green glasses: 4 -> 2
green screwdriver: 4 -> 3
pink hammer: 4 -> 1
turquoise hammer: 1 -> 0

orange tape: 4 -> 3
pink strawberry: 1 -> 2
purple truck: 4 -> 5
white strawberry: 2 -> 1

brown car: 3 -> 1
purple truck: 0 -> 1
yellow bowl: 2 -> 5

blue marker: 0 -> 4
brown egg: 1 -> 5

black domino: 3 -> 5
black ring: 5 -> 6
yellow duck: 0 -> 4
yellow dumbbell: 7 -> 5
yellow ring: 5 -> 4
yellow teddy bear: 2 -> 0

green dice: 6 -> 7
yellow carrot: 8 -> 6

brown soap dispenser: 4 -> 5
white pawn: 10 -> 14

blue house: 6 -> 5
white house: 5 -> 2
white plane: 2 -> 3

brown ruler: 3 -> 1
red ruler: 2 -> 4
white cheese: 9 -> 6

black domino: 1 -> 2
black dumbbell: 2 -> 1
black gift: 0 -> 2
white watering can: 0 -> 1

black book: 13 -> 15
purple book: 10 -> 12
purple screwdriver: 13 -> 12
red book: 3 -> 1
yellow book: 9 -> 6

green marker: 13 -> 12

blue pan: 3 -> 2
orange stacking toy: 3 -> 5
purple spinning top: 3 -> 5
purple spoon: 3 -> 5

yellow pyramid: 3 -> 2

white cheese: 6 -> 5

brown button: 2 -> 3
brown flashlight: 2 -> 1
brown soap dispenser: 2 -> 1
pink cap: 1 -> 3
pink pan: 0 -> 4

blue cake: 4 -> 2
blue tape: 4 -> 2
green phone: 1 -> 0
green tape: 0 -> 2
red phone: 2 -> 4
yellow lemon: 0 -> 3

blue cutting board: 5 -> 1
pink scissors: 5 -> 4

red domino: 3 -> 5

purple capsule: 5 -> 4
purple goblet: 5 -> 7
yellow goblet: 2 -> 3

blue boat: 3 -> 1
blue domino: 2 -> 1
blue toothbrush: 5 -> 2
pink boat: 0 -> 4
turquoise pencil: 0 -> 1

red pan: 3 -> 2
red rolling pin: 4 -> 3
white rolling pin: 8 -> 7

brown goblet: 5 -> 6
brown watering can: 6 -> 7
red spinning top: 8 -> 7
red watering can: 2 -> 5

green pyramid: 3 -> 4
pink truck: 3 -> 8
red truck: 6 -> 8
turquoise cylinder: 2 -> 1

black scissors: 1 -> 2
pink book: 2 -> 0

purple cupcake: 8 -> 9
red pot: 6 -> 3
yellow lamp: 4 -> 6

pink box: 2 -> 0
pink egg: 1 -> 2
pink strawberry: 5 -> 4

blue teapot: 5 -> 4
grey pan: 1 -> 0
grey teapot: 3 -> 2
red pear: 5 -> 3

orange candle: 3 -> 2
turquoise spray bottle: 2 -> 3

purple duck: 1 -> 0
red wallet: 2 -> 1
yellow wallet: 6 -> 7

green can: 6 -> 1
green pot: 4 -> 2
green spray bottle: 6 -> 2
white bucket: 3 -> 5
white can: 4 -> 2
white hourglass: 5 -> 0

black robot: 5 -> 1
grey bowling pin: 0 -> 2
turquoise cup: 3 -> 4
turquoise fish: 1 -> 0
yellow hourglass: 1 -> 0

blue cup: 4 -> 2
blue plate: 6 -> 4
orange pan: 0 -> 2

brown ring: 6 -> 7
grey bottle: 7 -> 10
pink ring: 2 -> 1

____

WORK ITEM | Would you print all of the material above exactly as written?

FINISHED TASK |
green glasses: 4 -> 2
green screwdriver: 4 -> 3
pink hammer: 4 -> 1
turquoise hammer: 1 -> 0

orange tape: 4 -> 3
pink strawberry: 1 -> 2
purple truck: 4 -> 5
white strawberry: 2 -> 1

brown car: 3 -> 1
purple truck: 0 -> 1
yellow bowl: 2 -> 5

blue marker: 0 -> 4
brown egg: 1 -> 5

black domino: 3 -> 5
black ring: 5 -> 6
yellow duck: 0 -> 4
yellow dumbbell: 7 -> 5
yellow ring: 5 -> 4
yellow teddy bear: 2 -> 0

green dice: 6 -> 7
yellow carrot: 8 -> 6

brown soap dispenser: 4 -> 5
white pawn: 10 -> 14

blue house: 6 -> 5
white house: 5 -> 2
white plane: 2 -> 3

brown ruler: 3 -> 1
red ruler: 2 -> 4
white cheese: 9 -> 6

black domino: 1 -> 2
black dumbbell: 2 -> 1
black gift: 0 -> 2
white watering can: 0 -> 1

black book: 13 -> 15
purple book: 10 -> 12
purple screwdriver: 13 -> 12
red book: 3 -> 1
yellow book: 9 -> 6

green marker: 13 -> 12

blue pan: 3 -> 2
orange stacking toy: 3 -> 5
purple spinning top: 3 -> 5
purple spoon: 3 -> 5

yellow pyramid: 3 -> 2

white cheese: 6 -> 5

brown button: 2 -> 3
brown flashlight: 2 -> 1
brown soap dispenser: 2 -> 1
pink cap: 1 -> 3
pink pan: 0 -> 4

blue cake: 4 -> 2
blue tape: 4 -> 2
green phone: 1 -> 0
green tape: 0 -> 2
red phone: 2 -> 4
yellow lemon: 0 -> 3

blue cutting board: 5 -> 1
pink scissors: 5 -> 4

red domino: 3 -> 5

purple capsule: 5 -> 4
purple goblet: 5 -> 7
yellow goblet: 2 -> 3

blue boat: 3 -> 1
blue domino: 2 -> 1
blue toothbrush: 5 -> 2
pink boat: 0 -> 4
turquoise pencil: 0 -> 1

red pan: 3 -> 2
red rolling pin: 4 -> 3
white rolling pin: 8 -> 7

brown goblet: 5 -> 6
brown watering can: 6 -> 7
red spinning top: 8 -> 7
red watering can: 2 -> 5

green pyramid: 3 -> 4
pink truck: 3 -> 8
red truck: 6 -> 8
turquoise cylinder: 2 -> 1

black scissors: 1 -> 2
pink book: 2 -> 0

purple cupcake: 8 -> 9
red pot: 6 -> 3
yellow lamp: 4 -> 6

pink box: 2 -> 0
pink egg: 1 -> 2
pink strawberry: 5 -> 4

blue teapot: 5 -> 4
grey pan: 1 -> 0
grey teapot: 3 -> 2
red pear: 5 -> 3

orange candle: 3 -> 2
turquoise spray bottle: 2 -> 3

purple duck: 1 -> 0
red wallet: 2 -> 1
yellow wallet: 6 -> 7

green can: 6 -> 1
green pot: 4 -> 2
green spray bottle: 6 -> 2
white bucket: 3 -> 5
white can: 4 -> 2
white hourglass: 5 -> 0

black robot: 5 -> 1
grey bowling pin: 0 -> 2
turquoise cup: 3 -> 4
turquoise fish: 1 -> 0
yellow hourglass: 1 -> 0

blue cup: 4 -> 2
blue plate: 6 -> 4
orange pan: 0 -> 2

brown ring: 6 -> 7
grey bottle: 7 -> 10
pink ring: 2 -> 1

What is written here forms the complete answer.